• _Work to be completed_: The result should be an exact copy of the entries below, free of pictures.

━━━━━ Input data

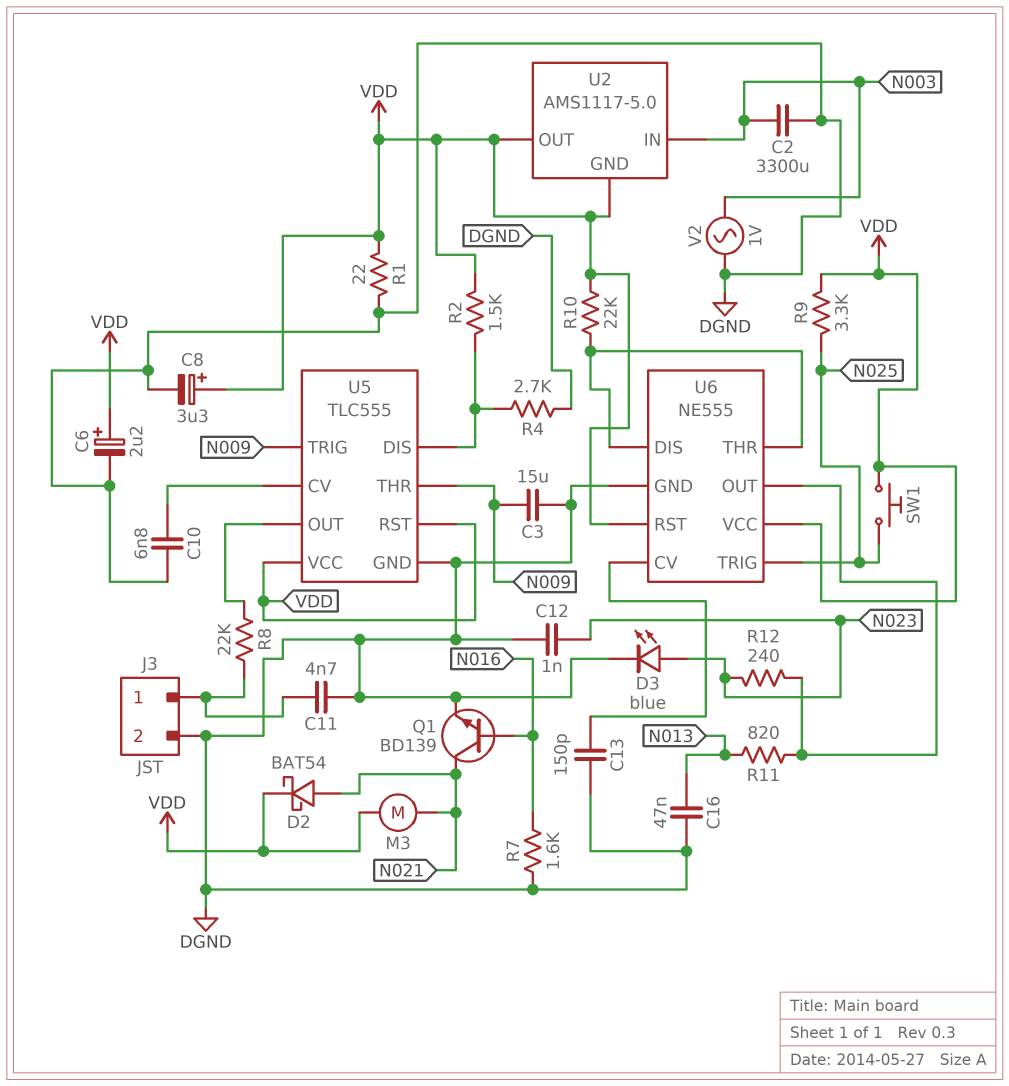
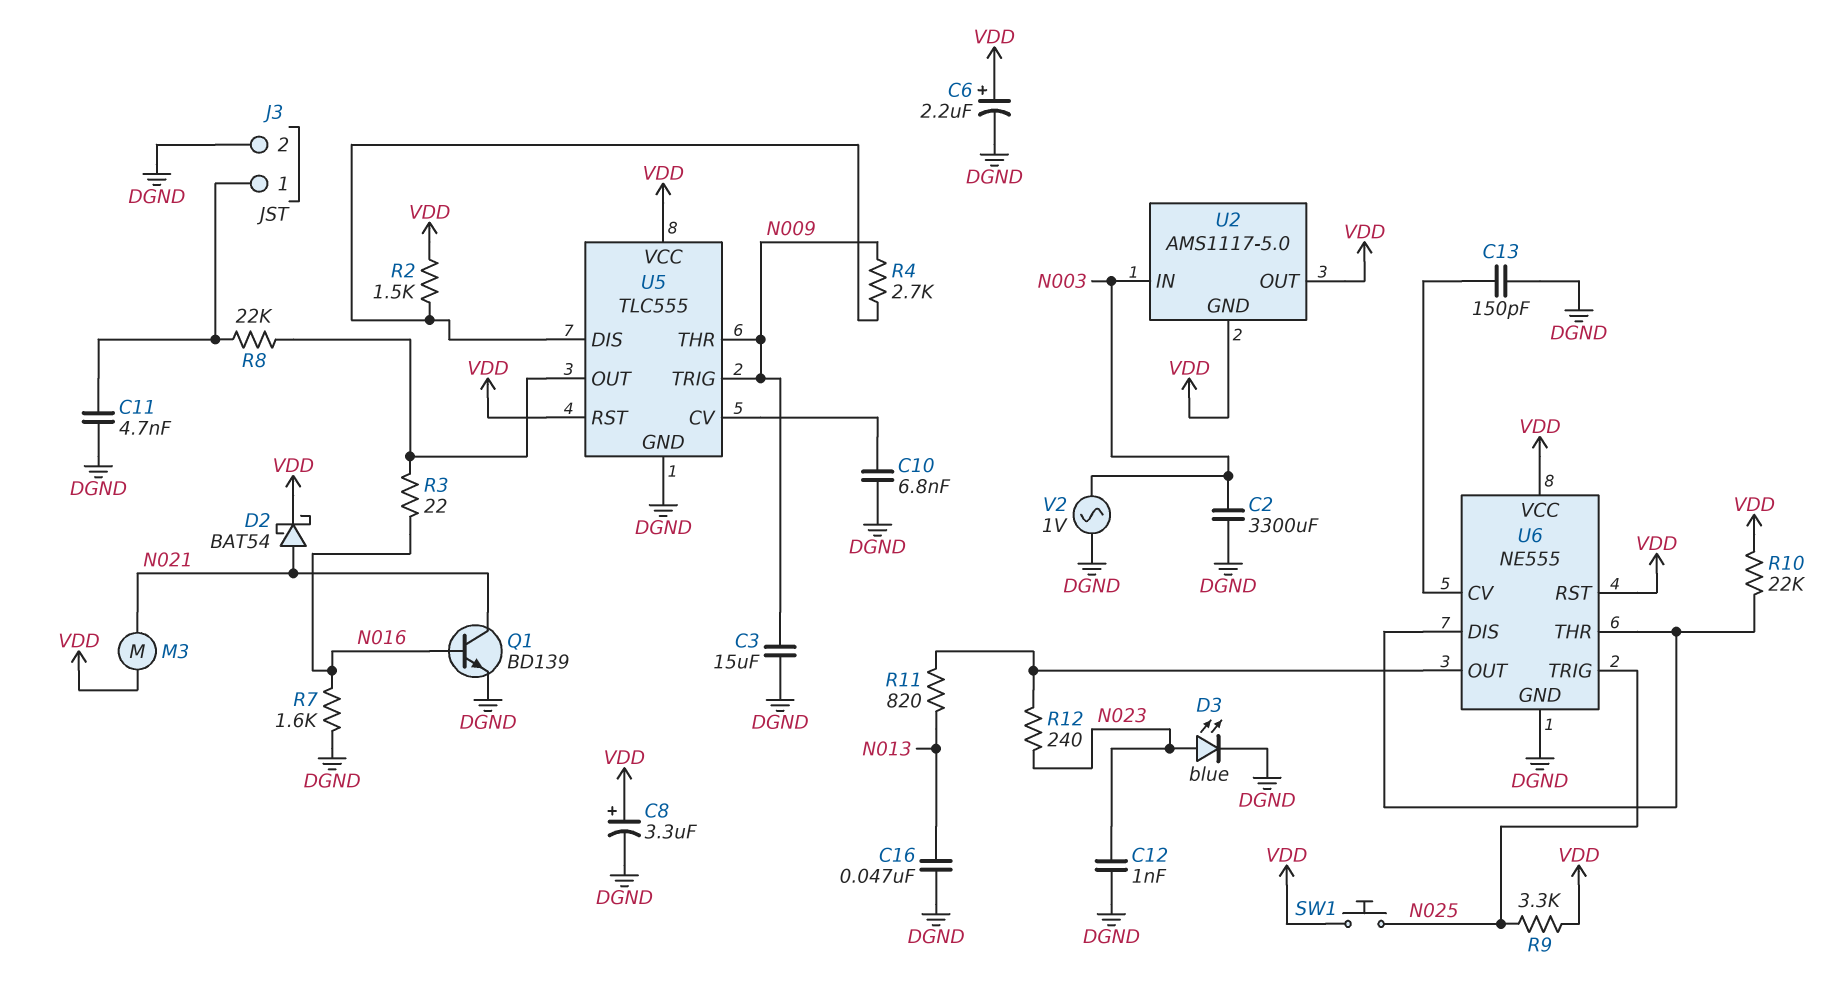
R1: 22 (DGND, VDD) -> none
R3: none -> 22 (N016, U5/OUT)
R4: 2.7k (DGND, U5/DIS) -> 2.7k (N009, U5/DIS)

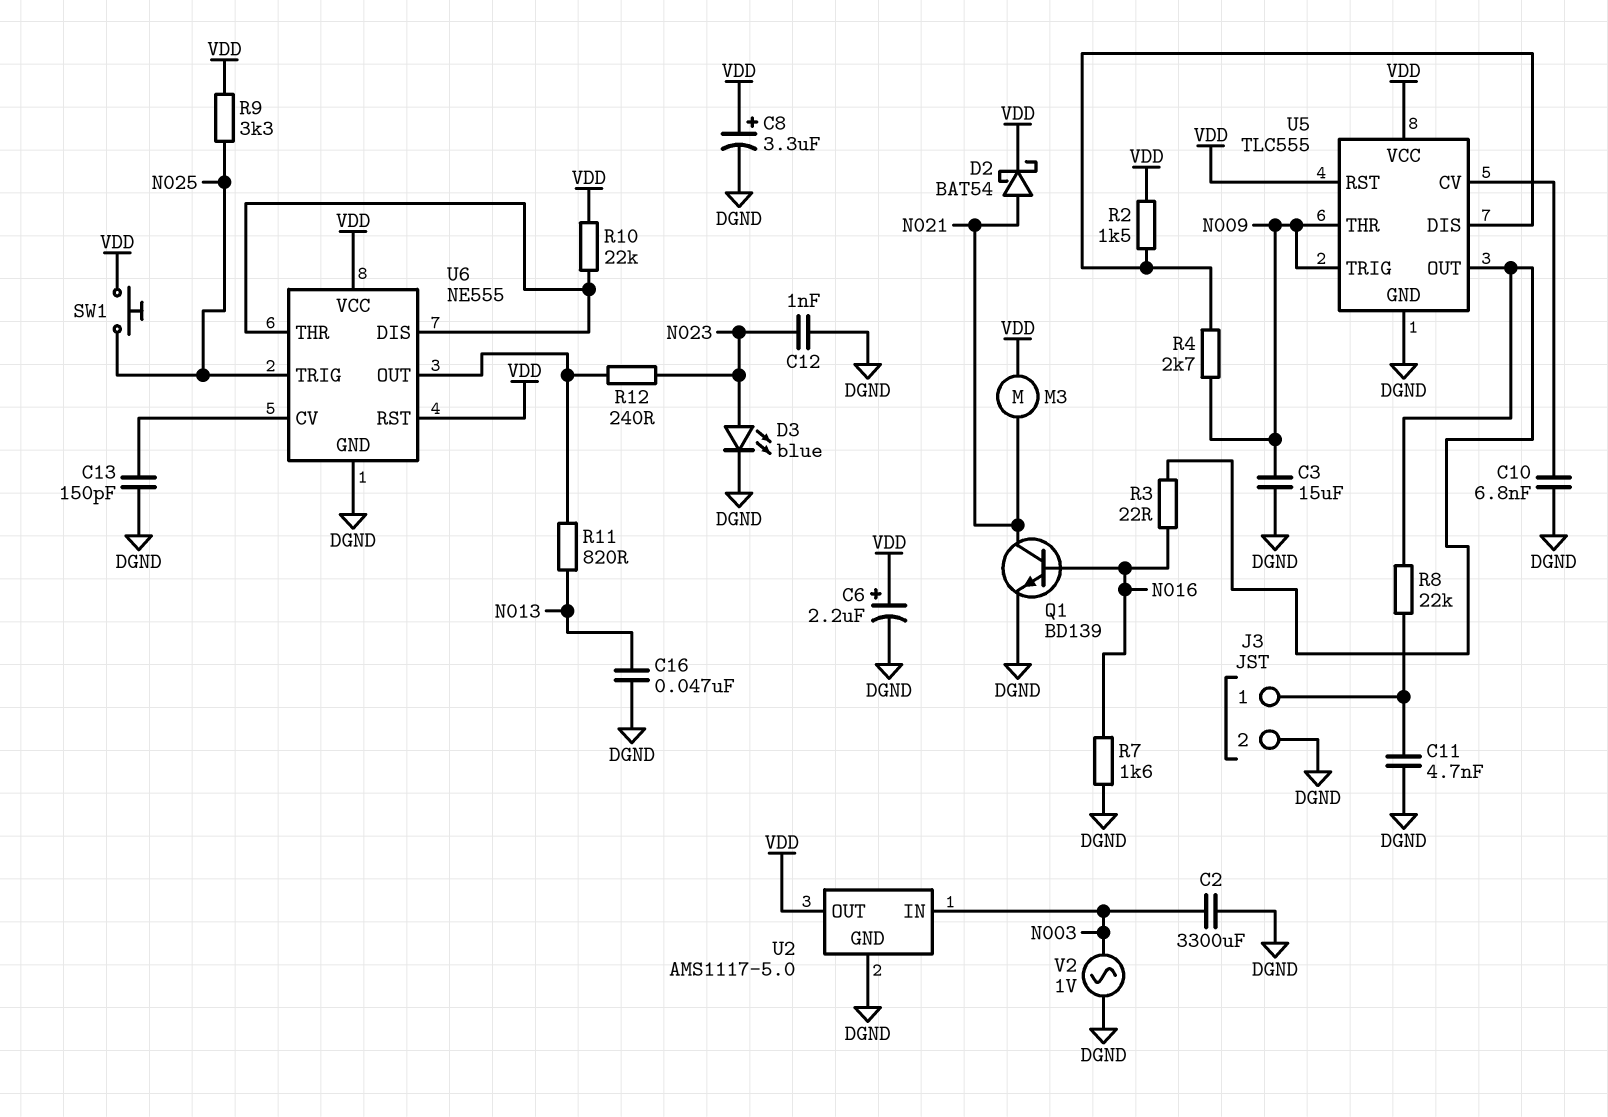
U2 pin GND: VDD -> DGND

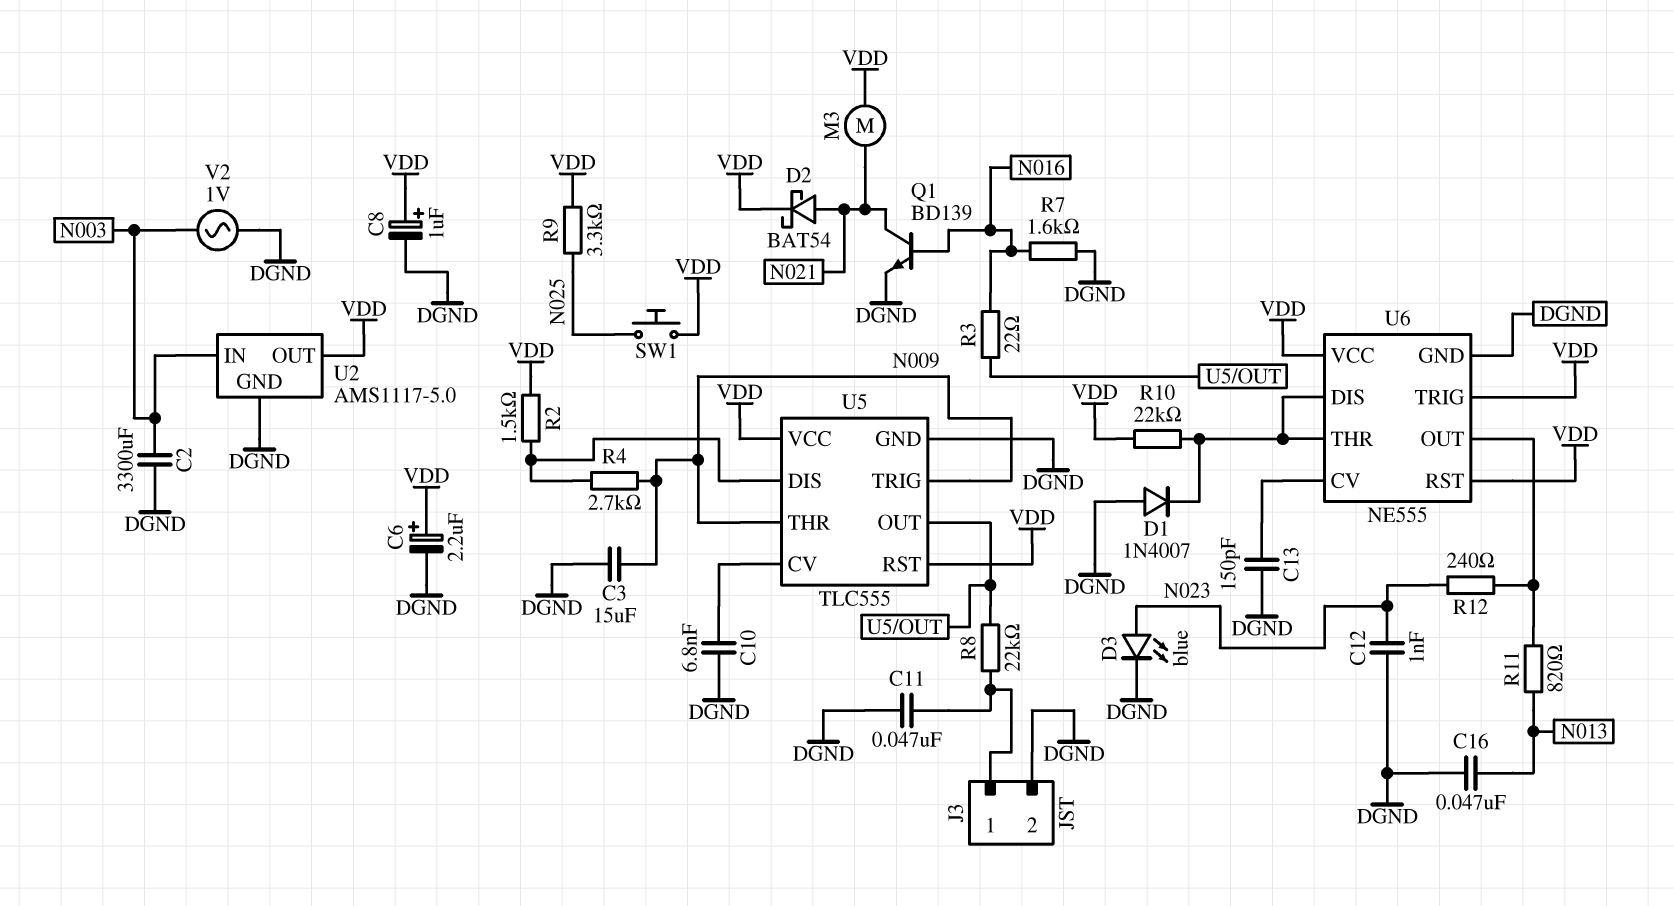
C8: 3.3uF (plus VDD, minus DGND) -> 1uF (plus VDD, minus DGND)
C11: 4.7nF (DGND, J3/1) -> 47nF (DGND, J3/1)
D1: none -> diode 1N4007 (A DGND, K U6/DIS)
U6 pin TRIG: N025 -> VDD

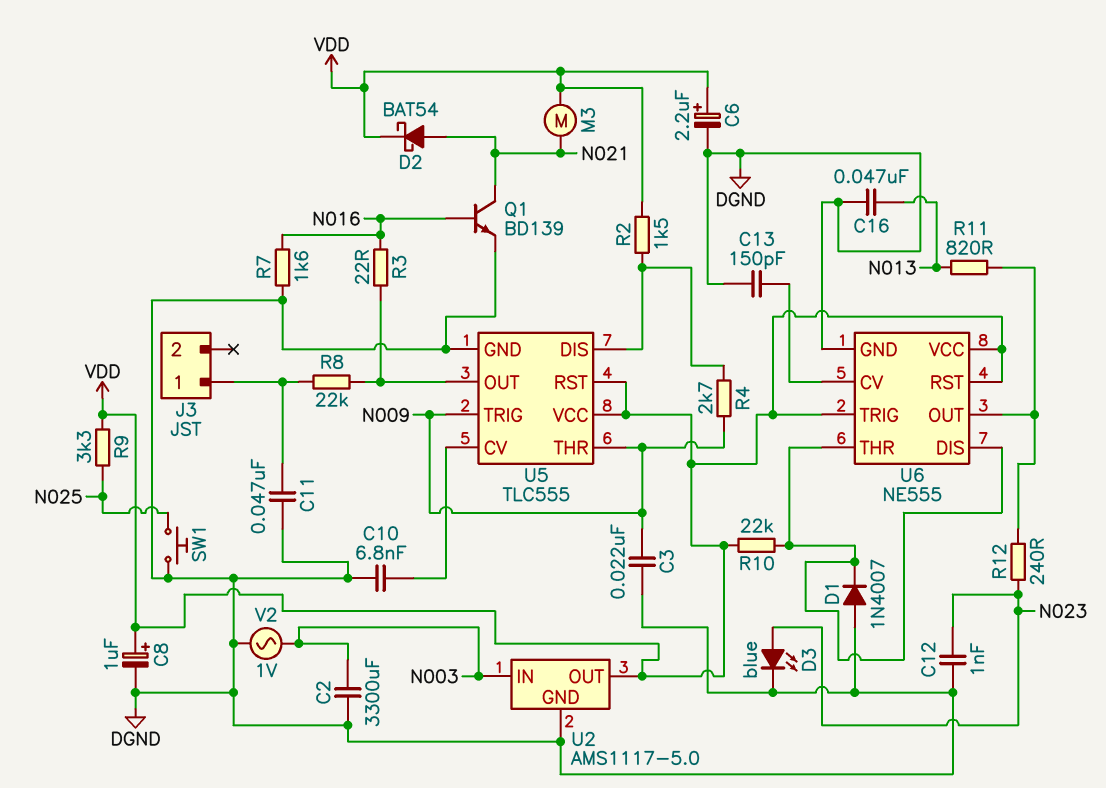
C3: 15uF (DGND, N009) -> 22nF (DGND, N009)
J3 pin 2: DGND -> none
SW1: button (N025, VDD) -> button (DGND, N025)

━━━━━━━━━━

• _Written reply_:
R1: 22 (DGND, VDD) -> none
R3: none -> 22 (N016, U5/OUT)
R4: 2.7k (DGND, U5/DIS) -> 2.7k (N009, U5/DIS)

U2 pin GND: VDD -> DGND

C8: 3.3uF (plus VDD, minus DGND) -> 1uF (plus VDD, minus DGND)
C11: 4.7nF (DGND, J3/1) -> 47nF (DGND, J3/1)
D1: none -> diode 1N4007 (A DGND, K U6/DIS)
U6 pin TRIG: N025 -> VDD

C3: 15uF (DGND, N009) -> 22nF (DGND, N009)
J3 pin 2: DGND -> none
SW1: button (N025, VDD) -> button (DGND, N025)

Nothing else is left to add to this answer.